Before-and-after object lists
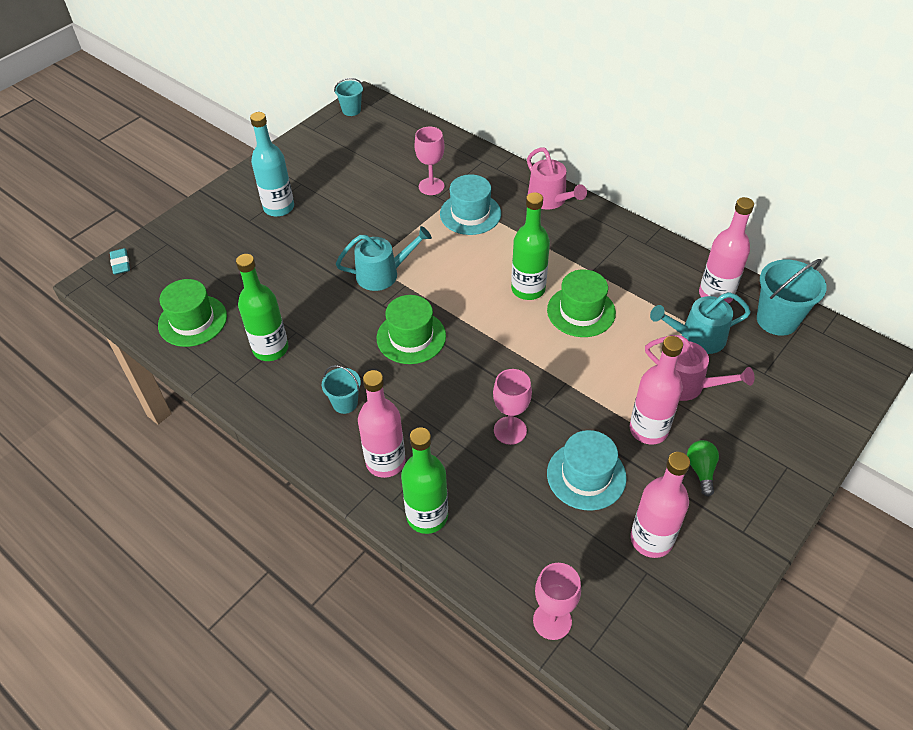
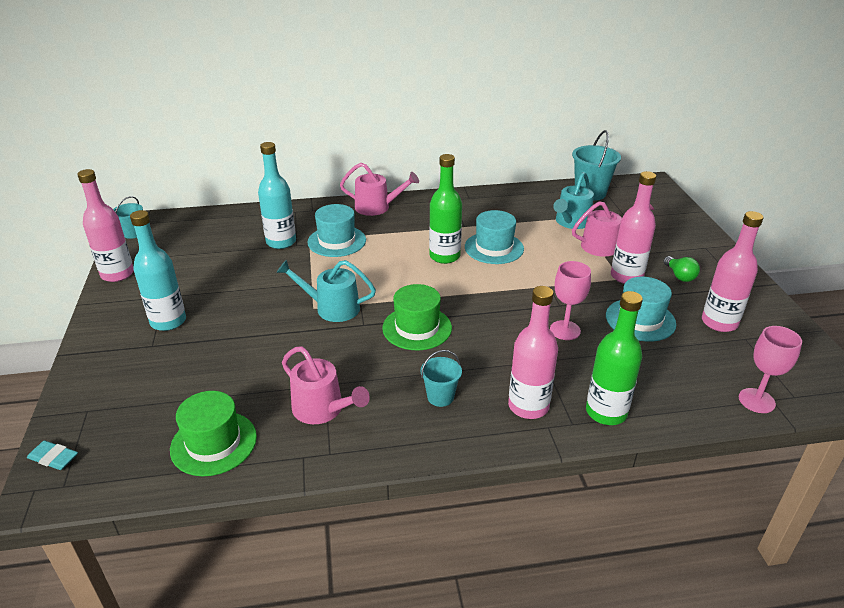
camera: 50 degrees left, 15 degrees down
(271, 349) = (322, 409): green bottle -> pink watering can
(383, 274) = (332, 308): turquoise watering can -> turquoise watering can turned 105 degrees counterclockwise
(431, 186) = (281, 242): pink goblet -> turquoise bottle
(581, 311) = (494, 248): green hat -> turquoise hat
(701, 470) = (679, 276): green light bulb -> green light bulb turned 150 degrees counterclockwise
(715, 294) = (545, 199): pink bottle -> pink bottle (117, 274)

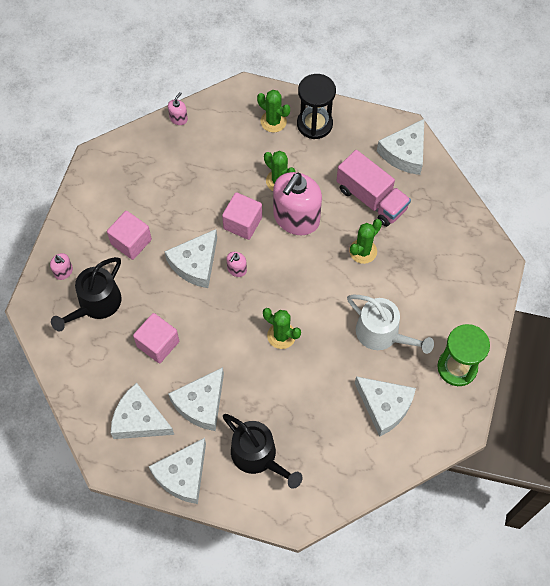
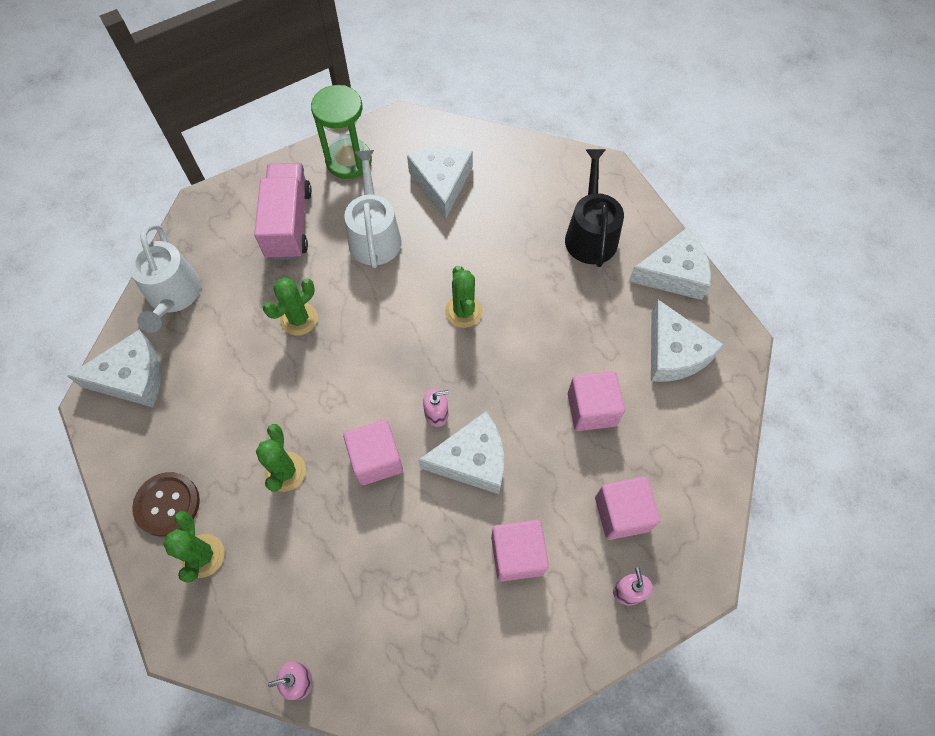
camera: 135 degrees left, 0 degrees up
(96, 304) = (621, 514): black watering can -> pink cube
(201, 403) = (600, 317): white cheese -> none
(296, 218) = (318, 412): pink soap dispenser -> none
(314, 124) = (167, 504): black hourglass -> brown button
(363, 251) = (299, 319): green cactus -> green cactus turned 45 degrees counterclockwise
(371, 199) = (225, 362): pink truck -> pink truck (289, 223)
(441, 204) = (173, 295): none -> white watering can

= Work required =
Find how many of the lines above have the word "counterclockwise" in them. State only that number.

= Solution below =
3